Directions:
Repeat all of the entries, please, keeping each line exact.

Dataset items

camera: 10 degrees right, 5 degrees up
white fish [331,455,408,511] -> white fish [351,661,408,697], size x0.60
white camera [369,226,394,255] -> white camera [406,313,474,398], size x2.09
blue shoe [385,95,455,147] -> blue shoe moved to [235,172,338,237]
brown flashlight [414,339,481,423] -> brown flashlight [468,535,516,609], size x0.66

Answer section:
camera: 10 degrees right, 5 degrees up
white fish [331,455,408,511] -> white fish [351,661,408,697], size x0.60
white camera [369,226,394,255] -> white camera [406,313,474,398], size x2.09
blue shoe [385,95,455,147] -> blue shoe moved to [235,172,338,237]
brown flashlight [414,339,481,423] -> brown flashlight [468,535,516,609], size x0.66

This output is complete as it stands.